[Data shown Boundary: Start]

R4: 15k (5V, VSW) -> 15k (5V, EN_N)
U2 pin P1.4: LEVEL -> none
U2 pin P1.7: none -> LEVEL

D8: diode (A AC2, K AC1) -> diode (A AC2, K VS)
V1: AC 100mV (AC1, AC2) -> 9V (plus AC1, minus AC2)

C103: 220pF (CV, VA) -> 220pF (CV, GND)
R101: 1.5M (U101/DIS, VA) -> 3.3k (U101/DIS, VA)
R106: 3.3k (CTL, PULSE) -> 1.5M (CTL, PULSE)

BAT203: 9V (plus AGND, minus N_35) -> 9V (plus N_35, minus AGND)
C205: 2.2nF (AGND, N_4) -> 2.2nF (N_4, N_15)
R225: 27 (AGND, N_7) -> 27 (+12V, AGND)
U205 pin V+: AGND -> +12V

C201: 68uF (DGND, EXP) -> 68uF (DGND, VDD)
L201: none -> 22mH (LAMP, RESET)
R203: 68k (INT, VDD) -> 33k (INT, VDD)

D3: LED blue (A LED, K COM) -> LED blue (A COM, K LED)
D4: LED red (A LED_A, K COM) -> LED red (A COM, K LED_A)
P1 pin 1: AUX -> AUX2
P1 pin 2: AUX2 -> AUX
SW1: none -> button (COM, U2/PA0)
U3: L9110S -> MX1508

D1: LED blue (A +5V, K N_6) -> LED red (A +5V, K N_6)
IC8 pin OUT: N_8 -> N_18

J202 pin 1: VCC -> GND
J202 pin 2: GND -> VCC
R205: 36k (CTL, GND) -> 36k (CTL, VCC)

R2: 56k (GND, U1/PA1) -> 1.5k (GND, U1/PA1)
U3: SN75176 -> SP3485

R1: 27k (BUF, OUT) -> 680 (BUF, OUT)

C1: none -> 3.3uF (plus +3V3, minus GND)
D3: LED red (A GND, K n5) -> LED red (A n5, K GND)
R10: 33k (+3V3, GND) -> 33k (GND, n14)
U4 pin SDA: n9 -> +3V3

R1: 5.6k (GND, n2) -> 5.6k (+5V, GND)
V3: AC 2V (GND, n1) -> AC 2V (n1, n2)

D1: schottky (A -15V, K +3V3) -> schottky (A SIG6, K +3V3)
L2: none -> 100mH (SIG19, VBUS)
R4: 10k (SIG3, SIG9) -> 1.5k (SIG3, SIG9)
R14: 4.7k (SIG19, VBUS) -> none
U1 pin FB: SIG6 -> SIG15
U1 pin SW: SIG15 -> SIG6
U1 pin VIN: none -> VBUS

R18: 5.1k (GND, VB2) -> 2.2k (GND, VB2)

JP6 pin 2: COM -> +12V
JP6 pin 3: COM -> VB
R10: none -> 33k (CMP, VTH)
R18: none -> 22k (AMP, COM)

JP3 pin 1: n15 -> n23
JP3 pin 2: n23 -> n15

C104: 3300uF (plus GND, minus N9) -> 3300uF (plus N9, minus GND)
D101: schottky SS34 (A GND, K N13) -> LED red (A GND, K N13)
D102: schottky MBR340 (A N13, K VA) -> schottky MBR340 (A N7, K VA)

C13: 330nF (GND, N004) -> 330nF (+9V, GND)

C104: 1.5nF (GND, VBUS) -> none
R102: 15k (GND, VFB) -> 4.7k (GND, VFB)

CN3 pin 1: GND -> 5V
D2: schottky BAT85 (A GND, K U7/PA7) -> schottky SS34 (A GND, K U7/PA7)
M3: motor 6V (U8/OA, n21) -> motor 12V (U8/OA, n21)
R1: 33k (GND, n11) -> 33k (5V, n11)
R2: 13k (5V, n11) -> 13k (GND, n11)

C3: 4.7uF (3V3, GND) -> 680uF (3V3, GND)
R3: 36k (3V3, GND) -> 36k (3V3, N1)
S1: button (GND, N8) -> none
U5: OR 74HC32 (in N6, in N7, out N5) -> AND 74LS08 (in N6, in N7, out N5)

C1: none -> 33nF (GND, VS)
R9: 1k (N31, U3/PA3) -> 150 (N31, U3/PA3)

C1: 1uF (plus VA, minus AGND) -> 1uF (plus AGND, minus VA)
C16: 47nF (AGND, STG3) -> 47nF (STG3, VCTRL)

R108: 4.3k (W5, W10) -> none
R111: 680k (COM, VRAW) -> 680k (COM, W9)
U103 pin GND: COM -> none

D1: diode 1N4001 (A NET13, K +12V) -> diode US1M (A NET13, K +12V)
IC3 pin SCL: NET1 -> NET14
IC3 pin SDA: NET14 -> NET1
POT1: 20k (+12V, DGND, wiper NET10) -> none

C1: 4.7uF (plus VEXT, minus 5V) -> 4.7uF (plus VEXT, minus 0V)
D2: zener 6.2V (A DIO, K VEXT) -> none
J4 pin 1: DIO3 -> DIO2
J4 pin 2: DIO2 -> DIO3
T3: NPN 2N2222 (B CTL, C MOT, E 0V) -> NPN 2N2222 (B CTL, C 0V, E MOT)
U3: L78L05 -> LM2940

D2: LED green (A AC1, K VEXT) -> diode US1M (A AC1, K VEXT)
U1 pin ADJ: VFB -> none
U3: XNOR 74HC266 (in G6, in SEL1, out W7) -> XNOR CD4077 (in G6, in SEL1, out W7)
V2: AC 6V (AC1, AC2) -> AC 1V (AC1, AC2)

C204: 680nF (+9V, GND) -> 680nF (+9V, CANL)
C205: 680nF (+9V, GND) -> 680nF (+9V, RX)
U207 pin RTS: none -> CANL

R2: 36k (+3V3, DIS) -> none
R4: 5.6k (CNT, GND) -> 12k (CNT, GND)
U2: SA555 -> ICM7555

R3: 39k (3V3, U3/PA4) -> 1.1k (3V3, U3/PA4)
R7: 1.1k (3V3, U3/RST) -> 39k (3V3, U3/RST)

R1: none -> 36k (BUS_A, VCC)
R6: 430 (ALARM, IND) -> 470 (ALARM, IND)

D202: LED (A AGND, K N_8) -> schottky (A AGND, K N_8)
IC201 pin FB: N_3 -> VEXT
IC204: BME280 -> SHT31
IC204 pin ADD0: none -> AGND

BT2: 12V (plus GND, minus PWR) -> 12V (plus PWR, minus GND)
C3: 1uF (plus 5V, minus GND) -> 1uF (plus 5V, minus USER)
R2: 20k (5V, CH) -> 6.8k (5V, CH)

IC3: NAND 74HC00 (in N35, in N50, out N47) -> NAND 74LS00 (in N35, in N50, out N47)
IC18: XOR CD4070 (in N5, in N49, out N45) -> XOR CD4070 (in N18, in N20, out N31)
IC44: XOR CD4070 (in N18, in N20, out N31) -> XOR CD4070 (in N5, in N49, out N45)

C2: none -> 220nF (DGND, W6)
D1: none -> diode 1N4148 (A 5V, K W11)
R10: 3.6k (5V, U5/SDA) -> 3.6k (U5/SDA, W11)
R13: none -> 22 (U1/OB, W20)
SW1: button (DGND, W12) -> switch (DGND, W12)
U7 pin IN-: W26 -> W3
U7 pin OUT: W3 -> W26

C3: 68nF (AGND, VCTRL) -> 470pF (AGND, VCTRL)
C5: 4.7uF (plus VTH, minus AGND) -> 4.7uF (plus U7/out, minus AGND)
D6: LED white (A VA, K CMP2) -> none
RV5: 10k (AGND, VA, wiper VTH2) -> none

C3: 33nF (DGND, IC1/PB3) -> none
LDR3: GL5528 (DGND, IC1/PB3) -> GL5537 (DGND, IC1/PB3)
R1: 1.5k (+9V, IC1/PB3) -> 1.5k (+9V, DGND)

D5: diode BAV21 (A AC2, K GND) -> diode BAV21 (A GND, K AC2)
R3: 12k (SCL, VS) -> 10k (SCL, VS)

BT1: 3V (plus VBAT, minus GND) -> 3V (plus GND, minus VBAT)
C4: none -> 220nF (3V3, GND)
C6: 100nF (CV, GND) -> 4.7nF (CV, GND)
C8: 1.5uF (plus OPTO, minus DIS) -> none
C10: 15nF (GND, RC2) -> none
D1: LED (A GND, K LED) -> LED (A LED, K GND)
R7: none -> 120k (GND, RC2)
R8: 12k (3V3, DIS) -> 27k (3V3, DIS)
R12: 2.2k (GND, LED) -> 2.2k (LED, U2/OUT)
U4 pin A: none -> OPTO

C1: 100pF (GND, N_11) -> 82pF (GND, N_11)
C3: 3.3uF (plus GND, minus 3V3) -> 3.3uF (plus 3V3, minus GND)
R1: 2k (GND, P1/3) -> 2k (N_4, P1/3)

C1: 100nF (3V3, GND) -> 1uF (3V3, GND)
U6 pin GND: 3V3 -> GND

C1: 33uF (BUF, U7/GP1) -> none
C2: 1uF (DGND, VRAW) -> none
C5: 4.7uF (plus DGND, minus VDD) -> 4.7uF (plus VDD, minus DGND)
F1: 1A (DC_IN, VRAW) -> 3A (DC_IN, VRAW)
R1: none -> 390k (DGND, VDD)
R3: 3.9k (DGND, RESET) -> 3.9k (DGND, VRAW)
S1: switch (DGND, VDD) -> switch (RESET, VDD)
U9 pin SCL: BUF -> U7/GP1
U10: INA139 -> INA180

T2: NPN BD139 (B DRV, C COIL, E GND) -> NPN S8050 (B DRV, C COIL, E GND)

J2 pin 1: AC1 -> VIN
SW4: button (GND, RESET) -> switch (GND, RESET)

[Data shown Boundary: End]

▶ **Work to be completed**: Filter the lines above, keeping each one that contains the string "OPTO".

▶ **Response below**:
C8: 1.5uF (plus OPTO, minus DIS) -> none
U4 pin A: none -> OPTO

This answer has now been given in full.